Spatial object tracking data:
- Opening Delimiter -
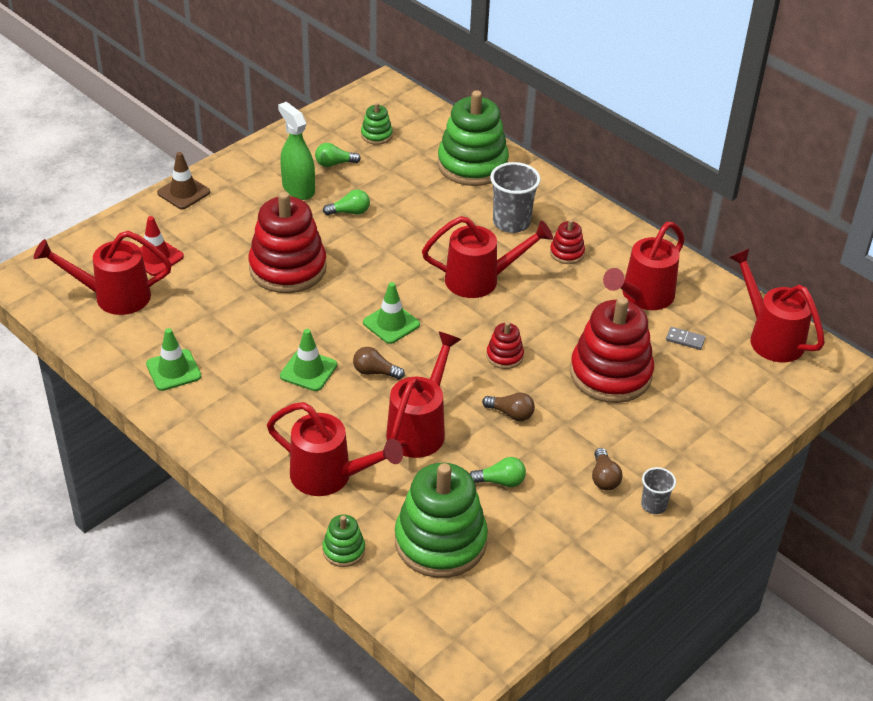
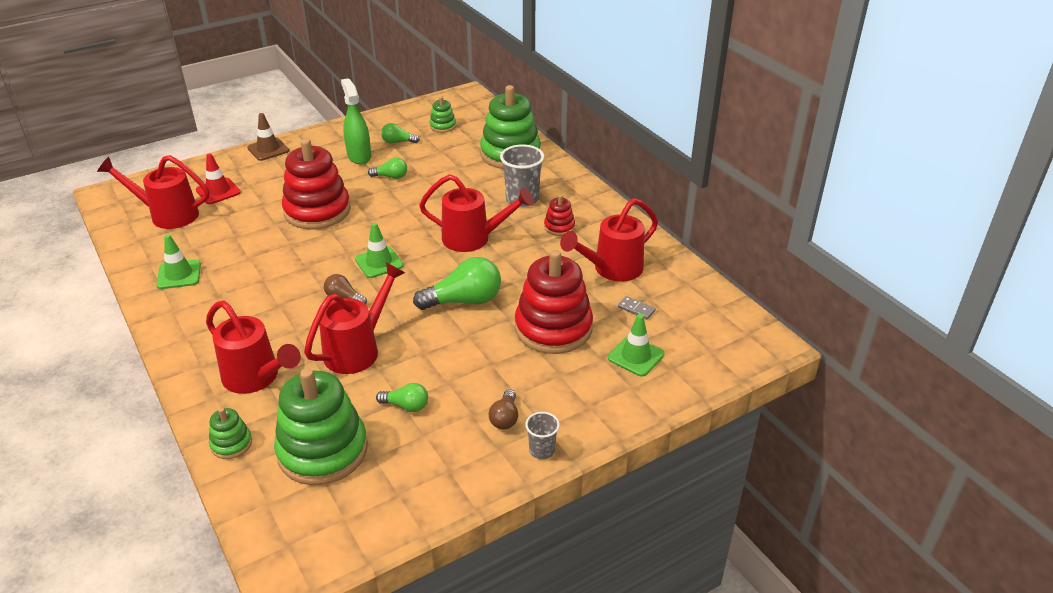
camera: 15 degrees right, 5 degrees down
(308, 370) = (288, 290): green traffic cone -> green traffic cone (636, 356)
(504, 356) = (464, 301): red stacking toy -> green light bulb
(511, 414) = (445, 349): brown light bulb -> none
(771, 337) = (719, 318): red watering can -> none

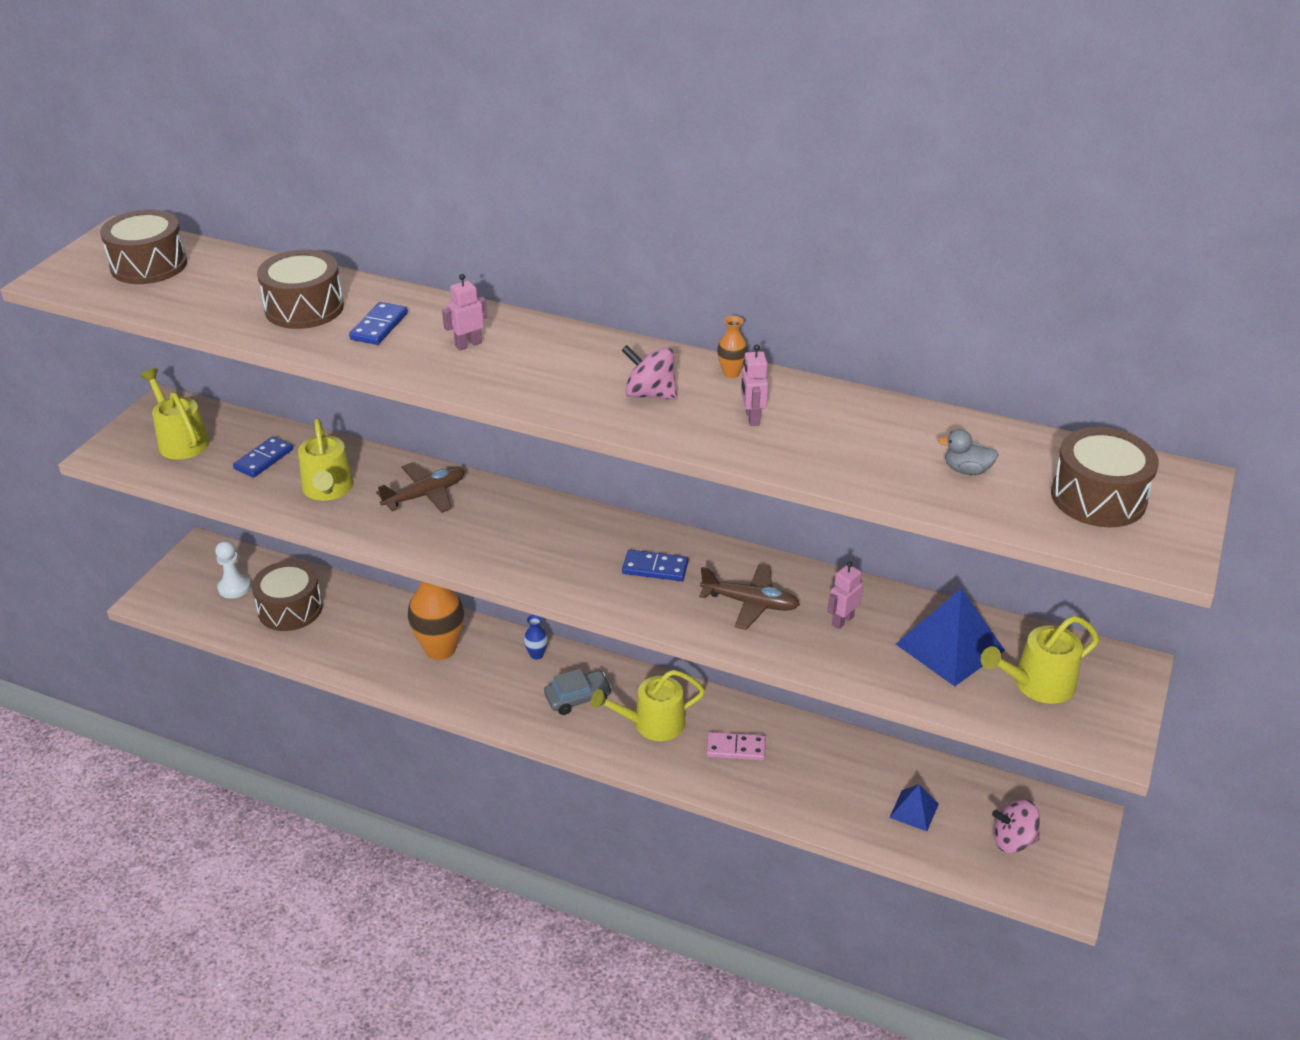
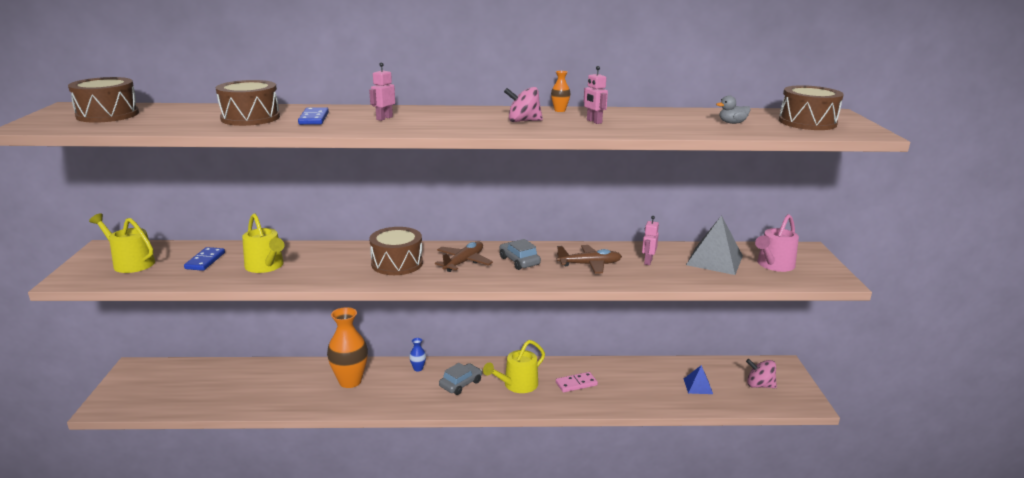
camera: 25 degrees left, 15 degrees down
(234, 587) = (172, 383): white pawn -> none
(290, 609) = (224, 385): brown drum -> brown drum (397, 263)
(425, 495) = (339, 257): brown plane -> brown plane (463, 262)
(655, 568) = (519, 261): blue domino -> grey car
(949, 647) = (714, 260): blue pyramid -> grey pyramid
(1013, 840) = (759, 385): pink spinning top -> pink spinning top turned 45 degrees clockwise
(1037, 684) = (773, 265): yellow watering can -> pink watering can

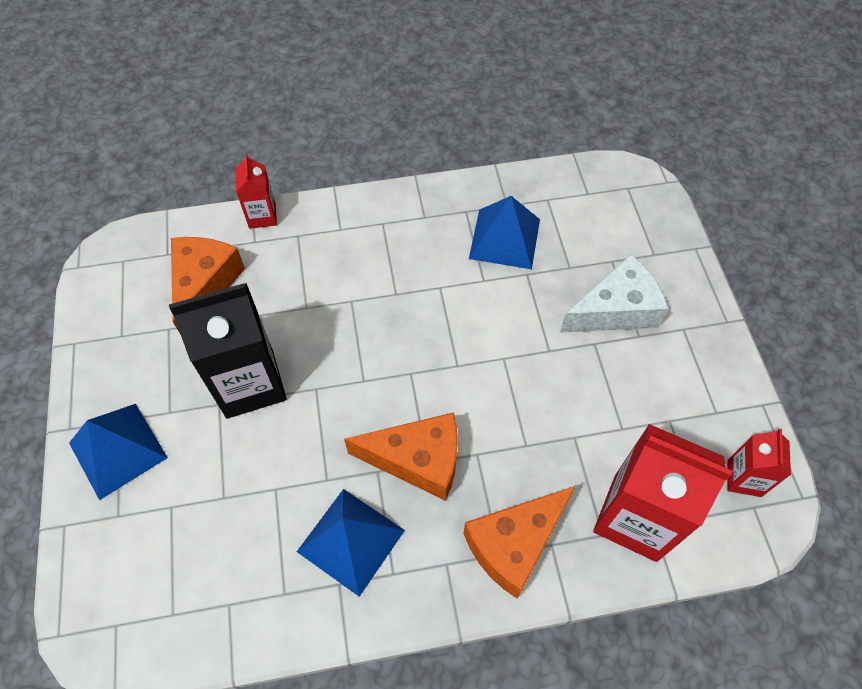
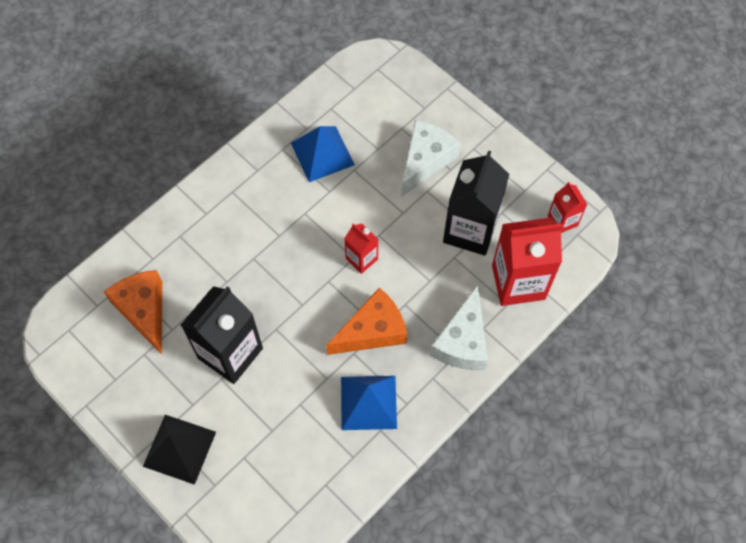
camera: 35 degrees left, 5 degrees up
(118, 450) = (179, 449): blue pyramid -> black pyramid
(262, 216) = (142, 237): red carton -> red carton (361, 259)
(514, 544) = (462, 341): orange cheese -> white cheese
(616, 418) = (470, 230): none -> black carton

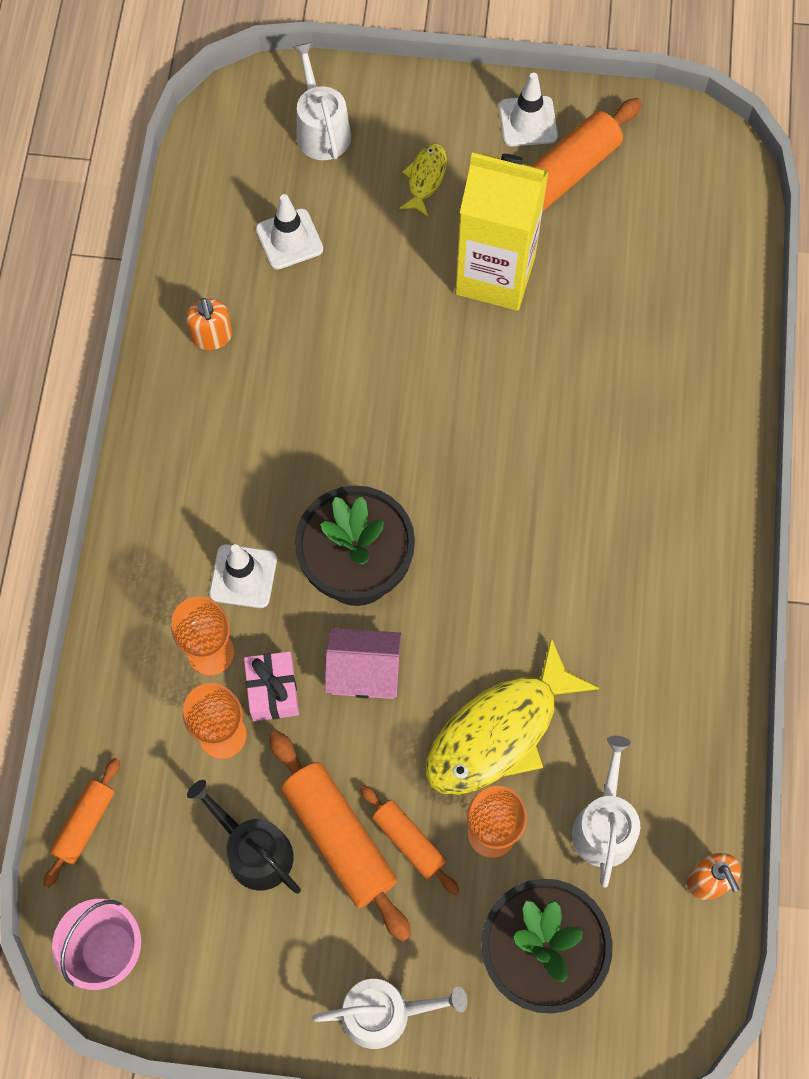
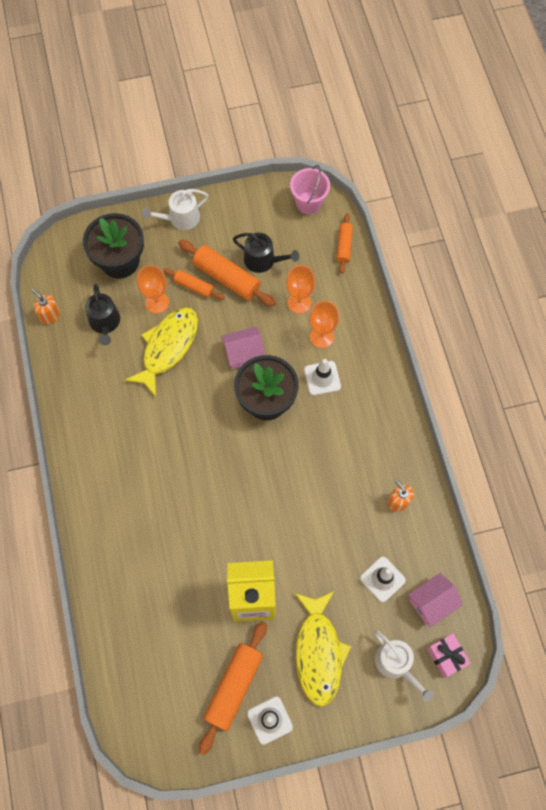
camera: 160 degrees right, 0 degrees up
(232, 187) = (431, 602): none -> pink house
(273, 691) = (284, 330): pink gift -> pink gift (446, 656)
(425, 178) = (318, 652): yellow fish -> yellow fish, size x2.07
(604, 825) = (105, 323): white watering can -> black watering can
- Closing Delimiter -
### Exercise objective
Skip the pictures and print exactly the lines from the one containing "(234, 587) = (172, 383): white pawn -> none" through the end of the records above.

### Finished task
(234, 587) = (172, 383): white pawn -> none
(290, 609) = (224, 385): brown drum -> brown drum (397, 263)
(425, 495) = (339, 257): brown plane -> brown plane (463, 262)
(655, 568) = (519, 261): blue domino -> grey car
(949, 647) = (714, 260): blue pyramid -> grey pyramid
(1013, 840) = (759, 385): pink spinning top -> pink spinning top turned 45 degrees clockwise
(1037, 684) = (773, 265): yellow watering can -> pink watering can

camera: 35 degrees left, 5 degrees up
(118, 450) = (179, 449): blue pyramid -> black pyramid
(262, 216) = (142, 237): red carton -> red carton (361, 259)
(514, 544) = (462, 341): orange cheese -> white cheese
(616, 418) = (470, 230): none -> black carton

camera: 160 degrees right, 0 degrees up
(232, 187) = (431, 602): none -> pink house
(273, 691) = (284, 330): pink gift -> pink gift (446, 656)
(425, 178) = (318, 652): yellow fish -> yellow fish, size x2.07
(604, 825) = (105, 323): white watering can -> black watering can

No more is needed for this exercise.